Required action:
For the data below, retype word for word the lines from the one containing "(277, 209) = (711, 225): purple" through the one containing "(365, 148) = (514, 208): none -> blue jar"; drop the pictures.

[The input Boundary: Start]

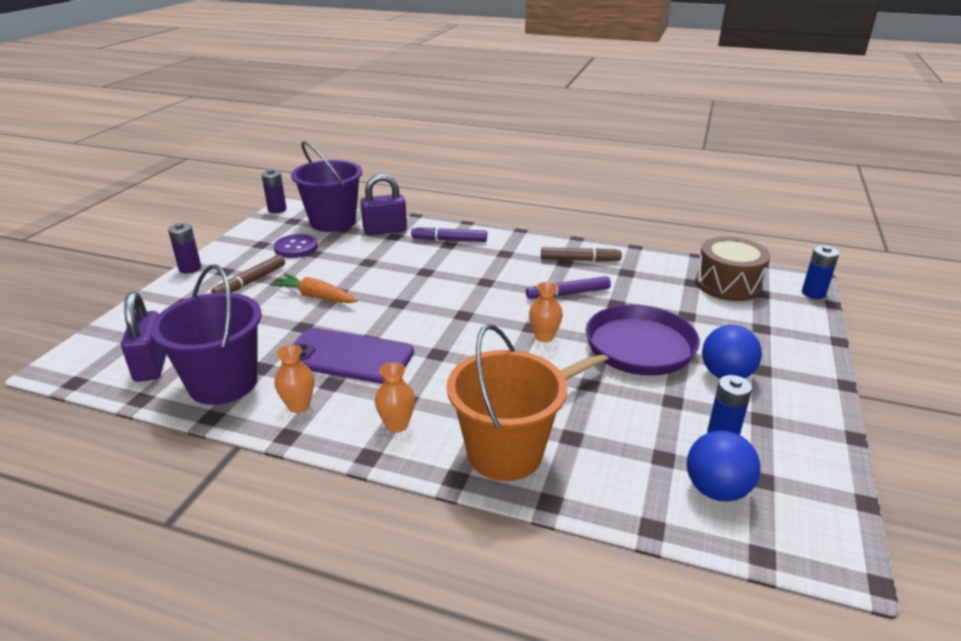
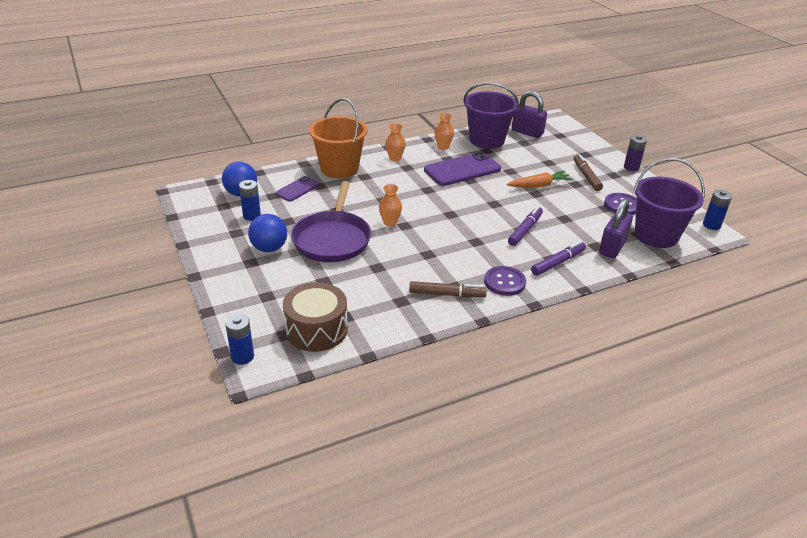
camera: 135 degrees right, 5 degrees up
(277, 209) = (711, 225): purple battery -> blue battery
(518, 248) = (504, 282): none -> purple button
(568, 294) = (415, 258): purple marker -> purple marker (525, 230)
(580, 260) = (447, 294): brown marker -> brown marker turned 135 degrees counterclockwise
(613, 448) = (297, 189): none -> purple phone

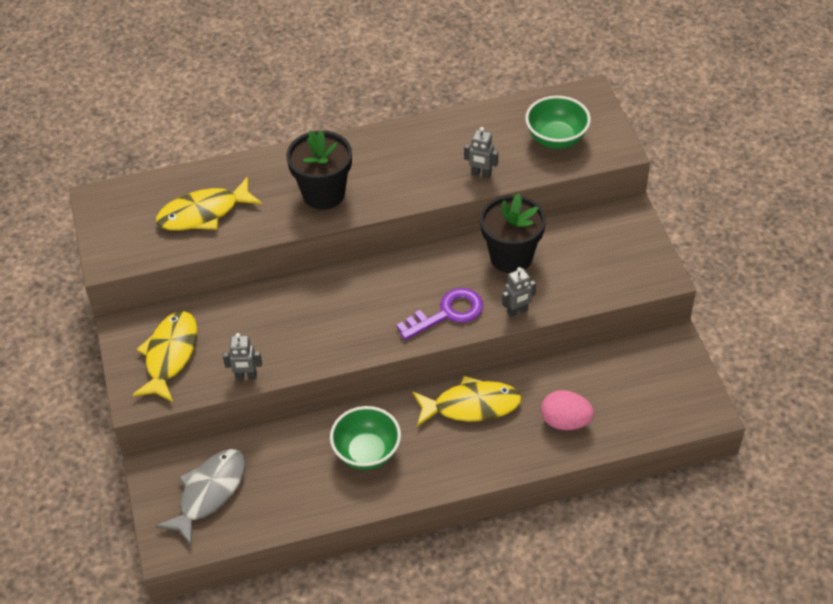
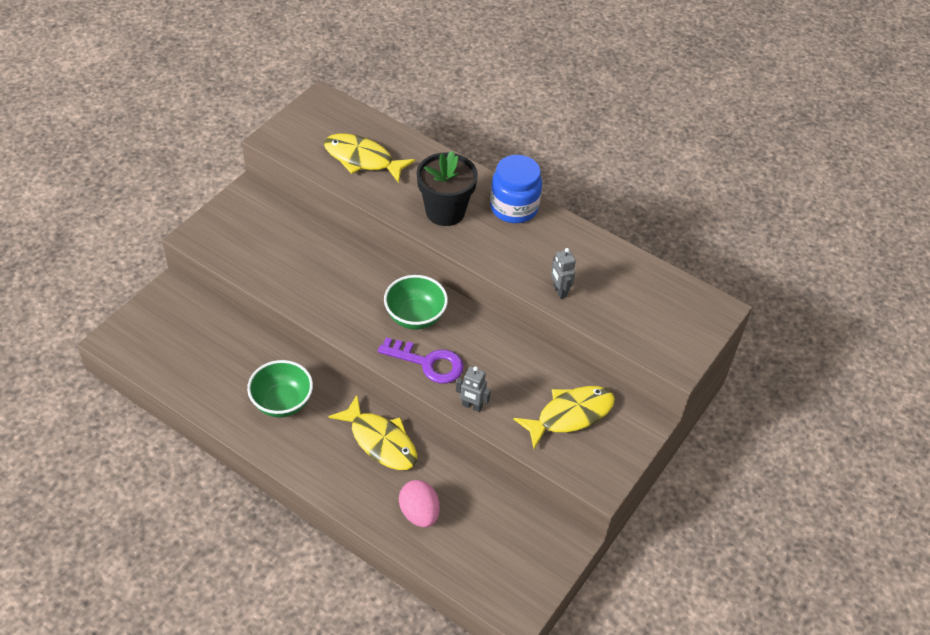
camera: 45 degrees right, 0 degrees up
(170, 355) = (246, 230): yellow fish -> yellow fish (570, 415)
(209, 493) = (173, 334): grey fish -> none
(246, 376) = (264, 281): grey robot -> none
(365, 148) = (514, 208): none -> blue jar
(511, 257) = (522, 369): black flower pot -> none
(556, 139) = (647, 316): green bowl -> green bowl (415, 317)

[The input Boundary: End]

Response:
(277, 209) = (711, 225): purple battery -> blue battery
(518, 248) = (504, 282): none -> purple button
(568, 294) = (415, 258): purple marker -> purple marker (525, 230)
(580, 260) = (447, 294): brown marker -> brown marker turned 135 degrees counterclockwise
(613, 448) = (297, 189): none -> purple phone

camera: 45 degrees right, 0 degrees up
(170, 355) = (246, 230): yellow fish -> yellow fish (570, 415)
(209, 493) = (173, 334): grey fish -> none
(246, 376) = (264, 281): grey robot -> none
(365, 148) = (514, 208): none -> blue jar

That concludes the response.